Scene images with change listings:
=== Section Start ===

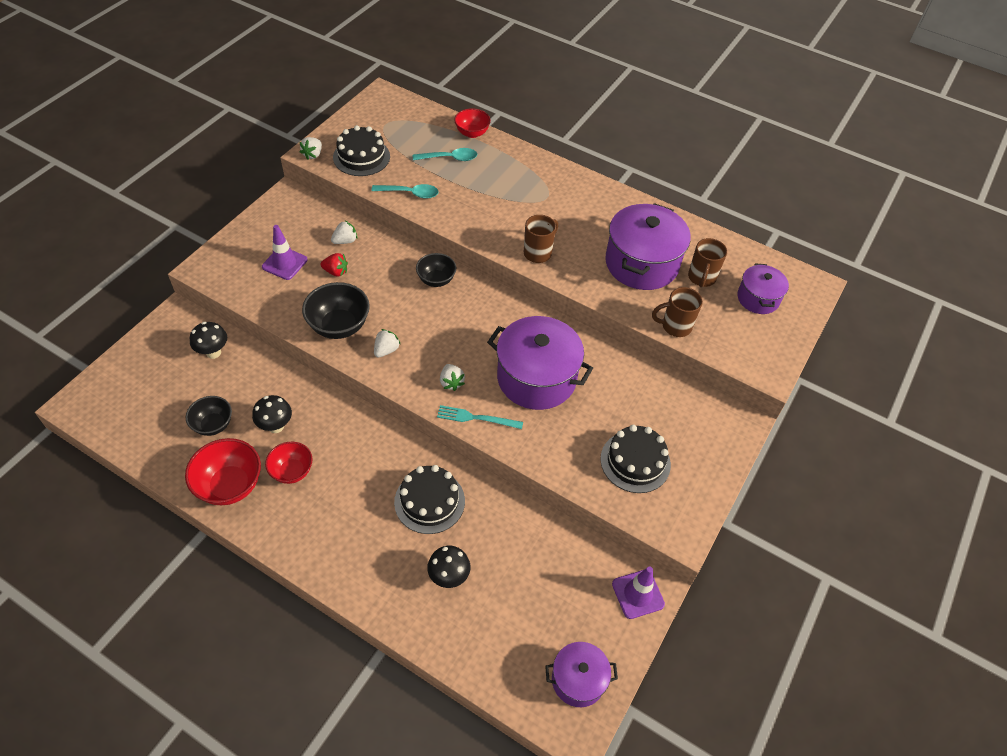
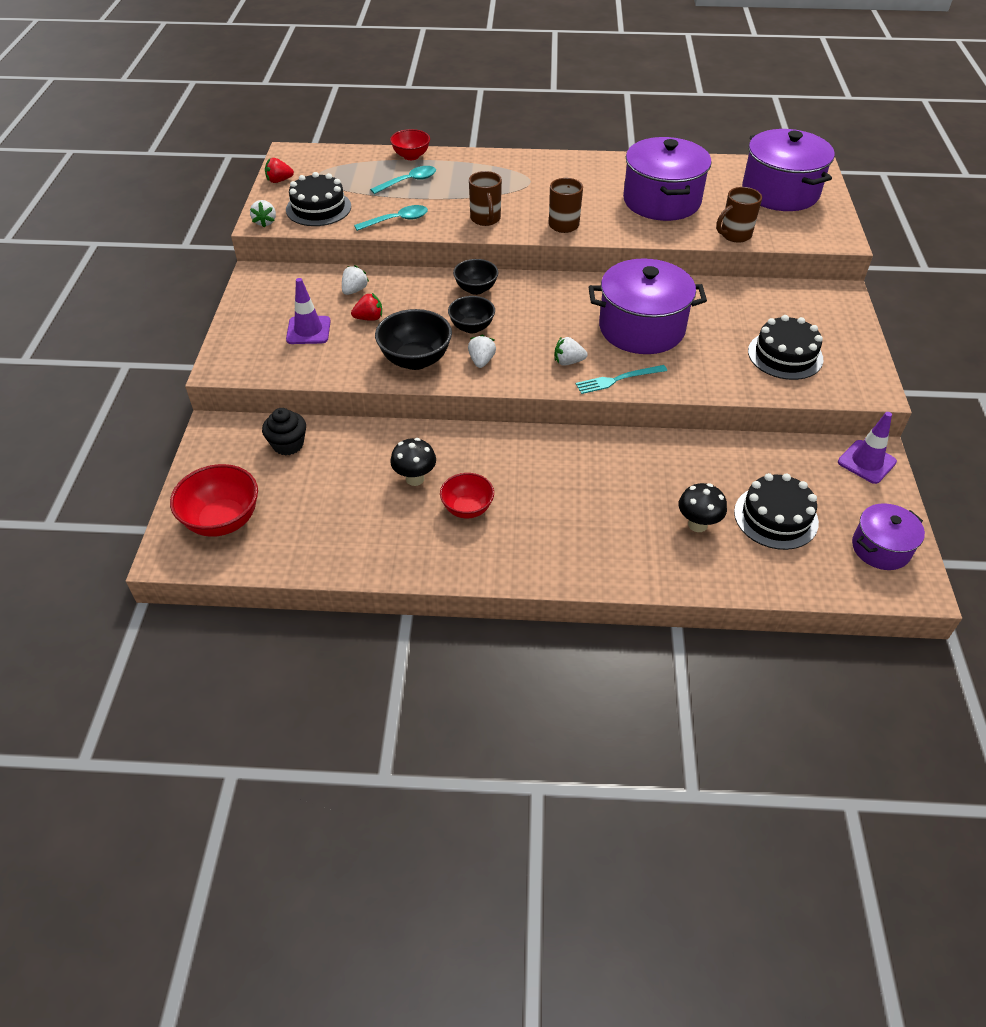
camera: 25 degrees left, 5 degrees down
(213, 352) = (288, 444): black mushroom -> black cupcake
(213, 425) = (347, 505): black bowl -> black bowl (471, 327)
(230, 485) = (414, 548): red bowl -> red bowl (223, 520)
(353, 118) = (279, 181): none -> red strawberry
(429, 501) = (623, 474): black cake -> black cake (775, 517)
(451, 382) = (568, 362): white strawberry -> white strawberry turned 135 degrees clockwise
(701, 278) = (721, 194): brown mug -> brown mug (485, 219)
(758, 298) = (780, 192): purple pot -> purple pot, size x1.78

=== Section End ===

What this task involves → Take the line that contains "(213, 425) = (347, 505): black" and each line after it through the end of the records, and repeat them all exactly. Nothing else.

Answer area →
(213, 425) = (347, 505): black bowl -> black bowl (471, 327)
(230, 485) = (414, 548): red bowl -> red bowl (223, 520)
(353, 118) = (279, 181): none -> red strawberry
(429, 501) = (623, 474): black cake -> black cake (775, 517)
(451, 382) = (568, 362): white strawberry -> white strawberry turned 135 degrees clockwise
(701, 278) = (721, 194): brown mug -> brown mug (485, 219)
(758, 298) = (780, 192): purple pot -> purple pot, size x1.78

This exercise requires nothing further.